Provided entries —
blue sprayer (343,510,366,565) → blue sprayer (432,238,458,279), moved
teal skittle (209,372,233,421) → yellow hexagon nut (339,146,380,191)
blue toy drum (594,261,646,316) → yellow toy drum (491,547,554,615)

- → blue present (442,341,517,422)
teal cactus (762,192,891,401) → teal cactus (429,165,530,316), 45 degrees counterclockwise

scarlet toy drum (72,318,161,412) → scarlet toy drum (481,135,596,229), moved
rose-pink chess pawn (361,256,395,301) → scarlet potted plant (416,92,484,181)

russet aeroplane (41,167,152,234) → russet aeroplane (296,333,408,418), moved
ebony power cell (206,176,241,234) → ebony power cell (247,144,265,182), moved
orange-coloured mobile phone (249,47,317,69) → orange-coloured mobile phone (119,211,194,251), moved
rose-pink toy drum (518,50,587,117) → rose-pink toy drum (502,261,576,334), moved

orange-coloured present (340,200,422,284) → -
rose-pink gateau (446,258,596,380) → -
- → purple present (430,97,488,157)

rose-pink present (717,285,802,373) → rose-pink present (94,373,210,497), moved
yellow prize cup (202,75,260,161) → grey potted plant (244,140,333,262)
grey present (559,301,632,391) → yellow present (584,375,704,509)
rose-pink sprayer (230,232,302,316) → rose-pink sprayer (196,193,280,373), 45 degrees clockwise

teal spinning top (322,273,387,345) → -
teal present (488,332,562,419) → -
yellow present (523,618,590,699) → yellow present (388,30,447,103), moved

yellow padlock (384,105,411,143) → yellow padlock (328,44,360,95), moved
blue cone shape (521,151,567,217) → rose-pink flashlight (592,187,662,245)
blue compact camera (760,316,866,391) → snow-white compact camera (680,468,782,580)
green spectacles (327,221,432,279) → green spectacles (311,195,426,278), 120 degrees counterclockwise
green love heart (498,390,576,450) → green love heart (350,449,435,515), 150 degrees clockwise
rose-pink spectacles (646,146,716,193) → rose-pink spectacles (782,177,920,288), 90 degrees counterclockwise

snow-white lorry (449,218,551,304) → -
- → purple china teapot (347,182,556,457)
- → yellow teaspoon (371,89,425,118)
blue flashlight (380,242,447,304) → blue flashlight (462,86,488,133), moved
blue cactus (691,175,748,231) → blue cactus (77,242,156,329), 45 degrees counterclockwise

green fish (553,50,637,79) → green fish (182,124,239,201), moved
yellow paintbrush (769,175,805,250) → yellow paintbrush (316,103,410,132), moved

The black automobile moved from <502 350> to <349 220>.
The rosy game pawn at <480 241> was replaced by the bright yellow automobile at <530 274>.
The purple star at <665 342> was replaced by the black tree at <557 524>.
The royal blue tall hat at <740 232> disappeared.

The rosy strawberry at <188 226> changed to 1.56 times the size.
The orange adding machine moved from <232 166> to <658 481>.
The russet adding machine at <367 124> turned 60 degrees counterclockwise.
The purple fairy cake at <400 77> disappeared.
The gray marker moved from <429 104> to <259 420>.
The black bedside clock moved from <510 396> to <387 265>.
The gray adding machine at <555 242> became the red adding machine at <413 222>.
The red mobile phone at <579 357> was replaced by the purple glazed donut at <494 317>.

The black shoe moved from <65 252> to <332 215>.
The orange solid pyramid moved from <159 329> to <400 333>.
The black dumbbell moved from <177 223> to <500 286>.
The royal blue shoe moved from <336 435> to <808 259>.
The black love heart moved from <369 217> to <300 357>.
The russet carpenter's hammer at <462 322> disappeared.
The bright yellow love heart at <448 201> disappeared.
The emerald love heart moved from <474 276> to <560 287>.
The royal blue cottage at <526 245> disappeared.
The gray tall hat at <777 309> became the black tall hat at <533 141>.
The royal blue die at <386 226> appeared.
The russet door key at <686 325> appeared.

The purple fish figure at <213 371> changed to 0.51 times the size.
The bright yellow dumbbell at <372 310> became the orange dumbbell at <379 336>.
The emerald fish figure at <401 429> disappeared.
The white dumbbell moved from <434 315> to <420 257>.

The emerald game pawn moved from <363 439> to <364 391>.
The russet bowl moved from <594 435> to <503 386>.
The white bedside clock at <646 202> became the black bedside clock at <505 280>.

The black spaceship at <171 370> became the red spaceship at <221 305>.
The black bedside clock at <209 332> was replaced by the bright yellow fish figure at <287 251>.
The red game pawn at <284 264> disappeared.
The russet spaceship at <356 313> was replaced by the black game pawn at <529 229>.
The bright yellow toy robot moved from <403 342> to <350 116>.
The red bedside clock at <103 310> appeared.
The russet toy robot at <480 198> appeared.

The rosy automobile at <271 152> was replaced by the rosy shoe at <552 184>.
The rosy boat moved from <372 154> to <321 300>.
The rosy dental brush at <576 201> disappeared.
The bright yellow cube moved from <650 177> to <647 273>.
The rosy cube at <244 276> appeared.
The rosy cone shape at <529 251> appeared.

Problem statement — Look in the material above for the line with "grey present (559,301,632,391)" and the line with "yellow present (523,618,590,699)", and transcribe exactly those lines and all lines between them, nothing more.

Task result —
grey present (559,301,632,391) → yellow present (584,375,704,509)
rose-pink sprayer (230,232,302,316) → rose-pink sprayer (196,193,280,373), 45 degrees clockwise

teal spinning top (322,273,387,345) → -
teal present (488,332,562,419) → -
yellow present (523,618,590,699) → yellow present (388,30,447,103), moved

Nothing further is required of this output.